• _Exercise prompt_:
Your task is to copy every line below that contains the word "none".

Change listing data
Content starts

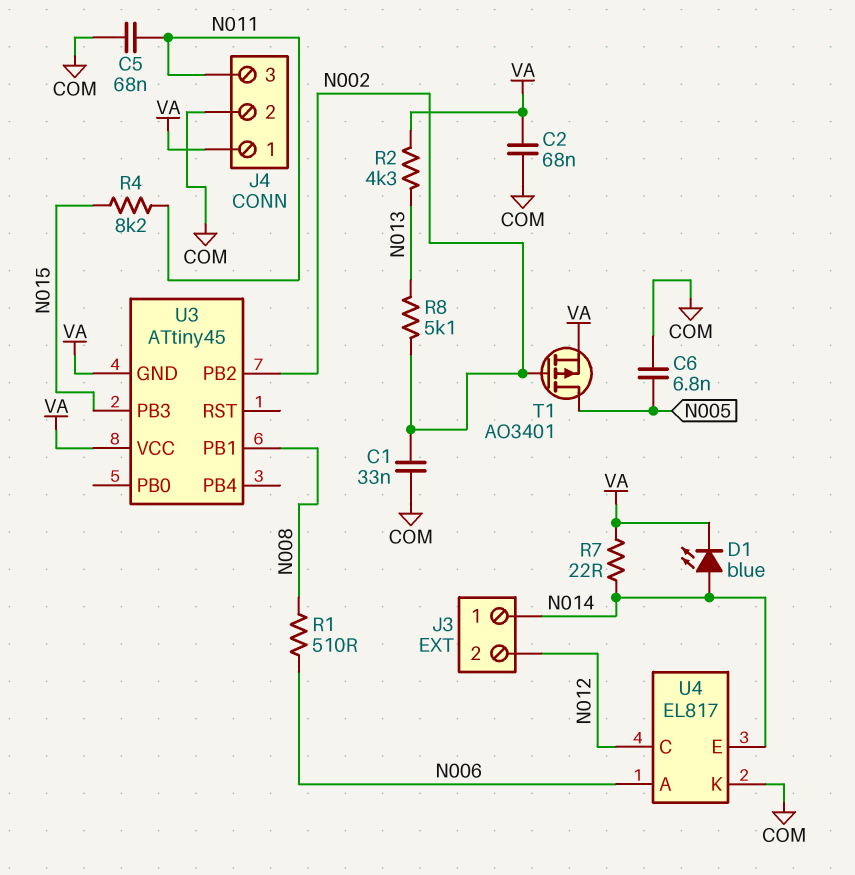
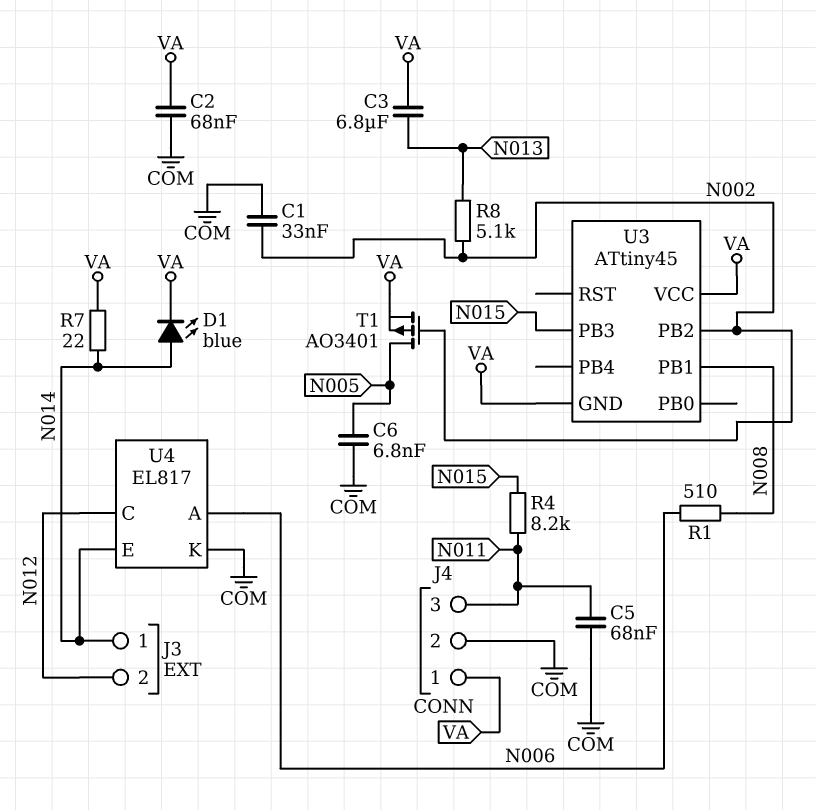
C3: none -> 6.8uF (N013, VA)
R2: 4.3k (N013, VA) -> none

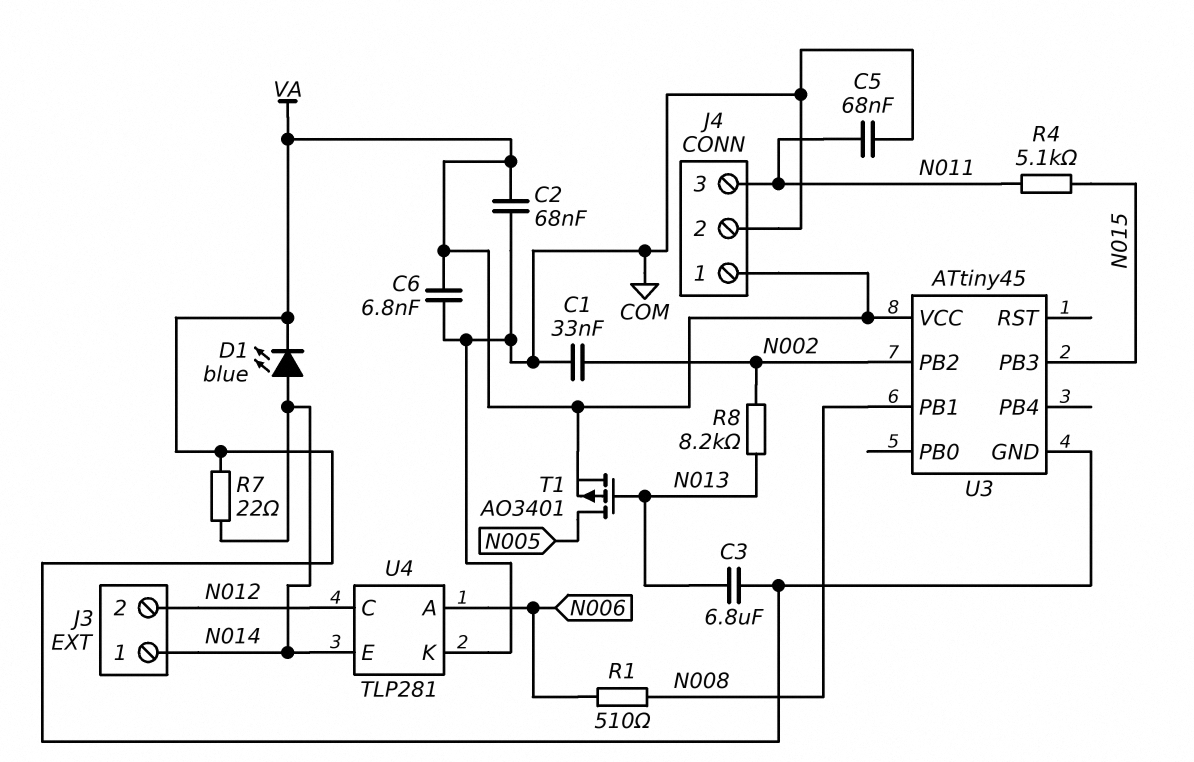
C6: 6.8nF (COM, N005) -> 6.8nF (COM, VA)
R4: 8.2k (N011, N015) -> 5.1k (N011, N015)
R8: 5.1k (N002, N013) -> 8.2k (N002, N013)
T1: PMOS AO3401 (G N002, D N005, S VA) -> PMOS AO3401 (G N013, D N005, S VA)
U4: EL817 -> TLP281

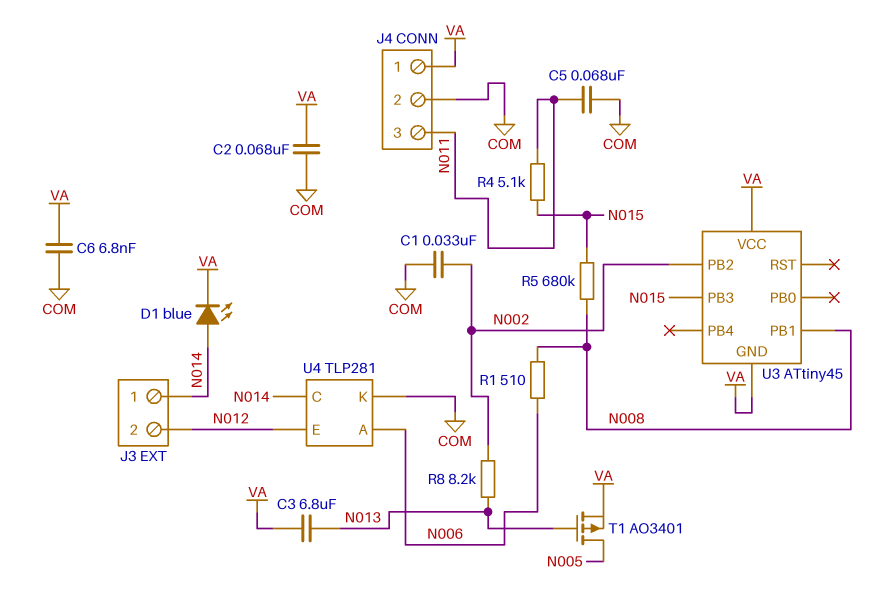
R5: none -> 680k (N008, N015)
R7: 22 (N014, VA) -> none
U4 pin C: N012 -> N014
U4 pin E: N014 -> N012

Content ends

• _Final answer_:
C3: none -> 6.8uF (N013, VA)
R2: 4.3k (N013, VA) -> none
R5: none -> 680k (N008, N015)
R7: 22 (N014, VA) -> none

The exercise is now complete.